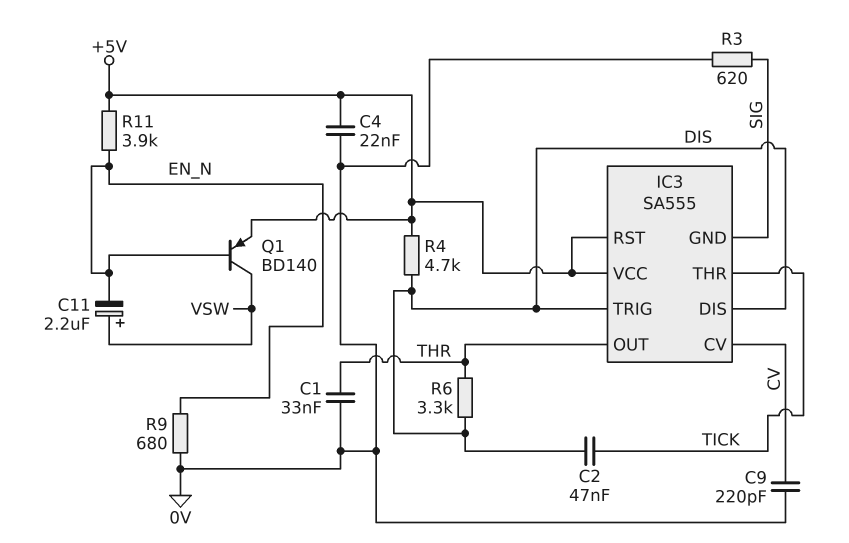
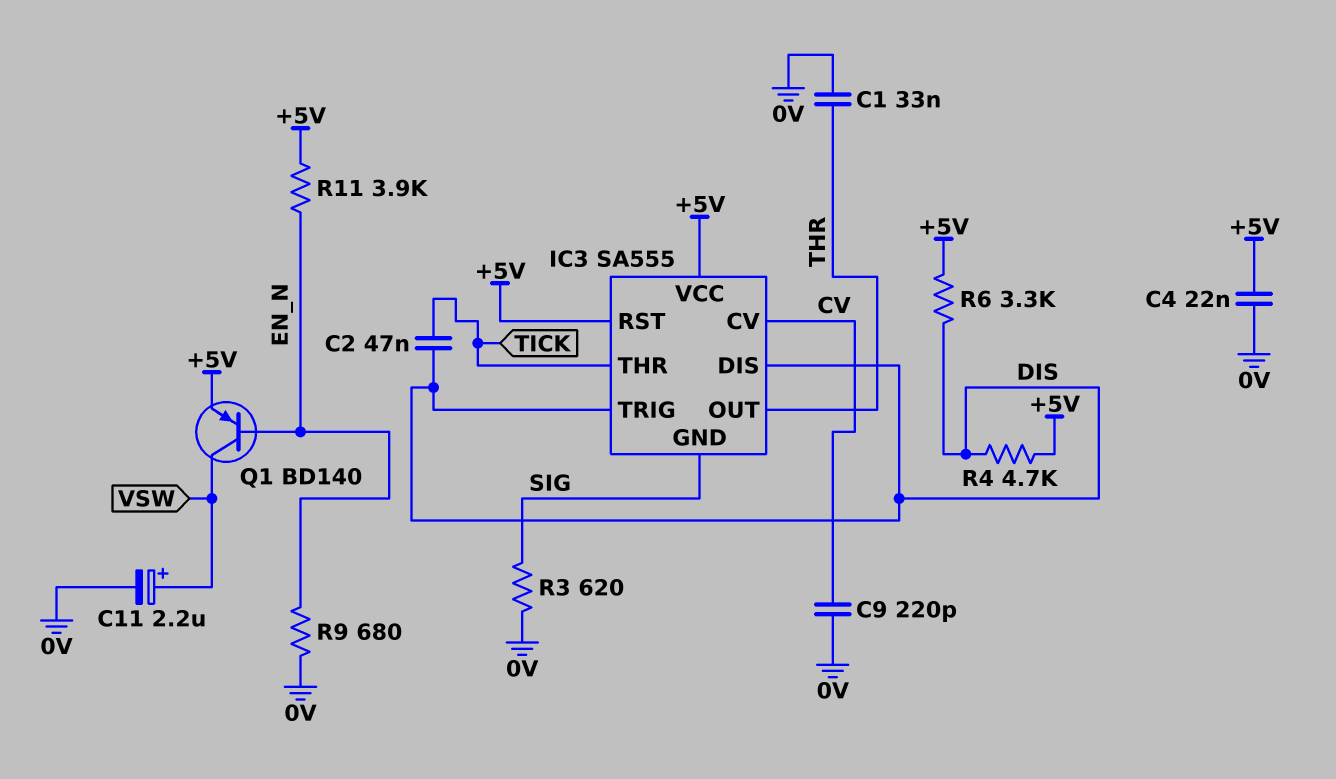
C11: 2.2uF (plus VSW, minus EN_N) -> 2.2uF (plus VSW, minus 0V)
R6: 3.3k (DIS, THR) -> 3.3k (+5V, DIS)

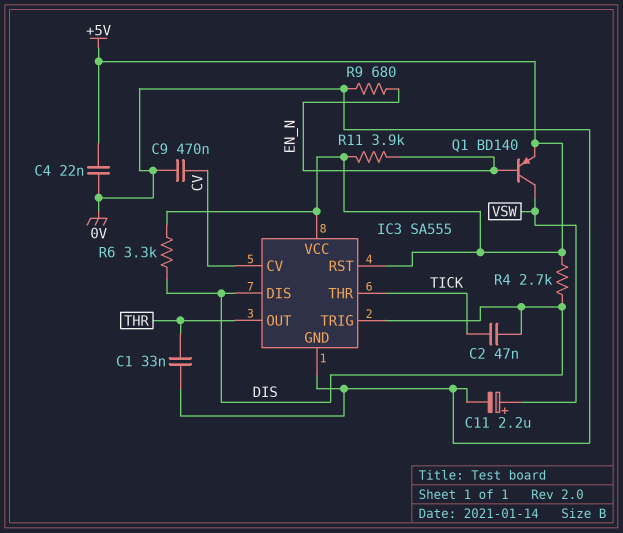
C9: 220pF (0V, CV) -> 470nF (0V, CV)
IC3 pin GND: SIG -> 0V
R3: 620 (0V, SIG) -> none
R4: 4.7k (+5V, DIS) -> 2.7k (+5V, DIS)

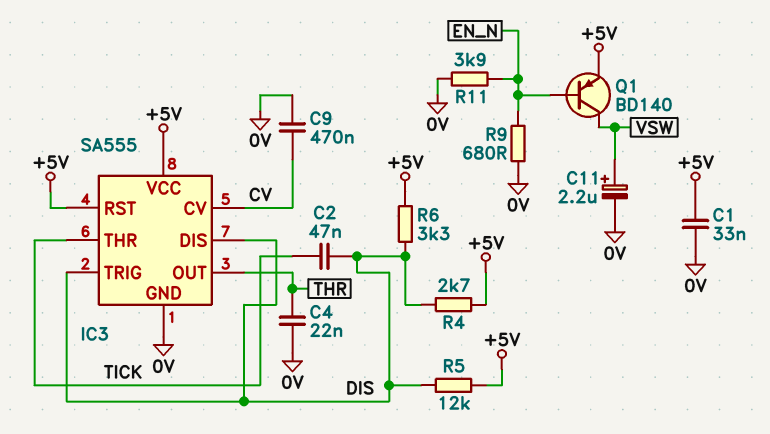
C1: 33nF (0V, THR) -> 33nF (+5V, 0V)
C4: 22nF (+5V, 0V) -> 22nF (0V, THR)
R5: none -> 12k (+5V, DIS)
R11: 3.9k (+5V, EN_N) -> 3.9k (0V, EN_N)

◆ Work to complete ◆
Could you restate the entries word for word, skipping any pictures?

◆ Output of the exercise ◆
C11: 2.2uF (plus VSW, minus EN_N) -> 2.2uF (plus VSW, minus 0V)
R6: 3.3k (DIS, THR) -> 3.3k (+5V, DIS)

C9: 220pF (0V, CV) -> 470nF (0V, CV)
IC3 pin GND: SIG -> 0V
R3: 620 (0V, SIG) -> none
R4: 4.7k (+5V, DIS) -> 2.7k (+5V, DIS)

C1: 33nF (0V, THR) -> 33nF (+5V, 0V)
C4: 22nF (+5V, 0V) -> 22nF (0V, THR)
R5: none -> 12k (+5V, DIS)
R11: 3.9k (+5V, EN_N) -> 3.9k (0V, EN_N)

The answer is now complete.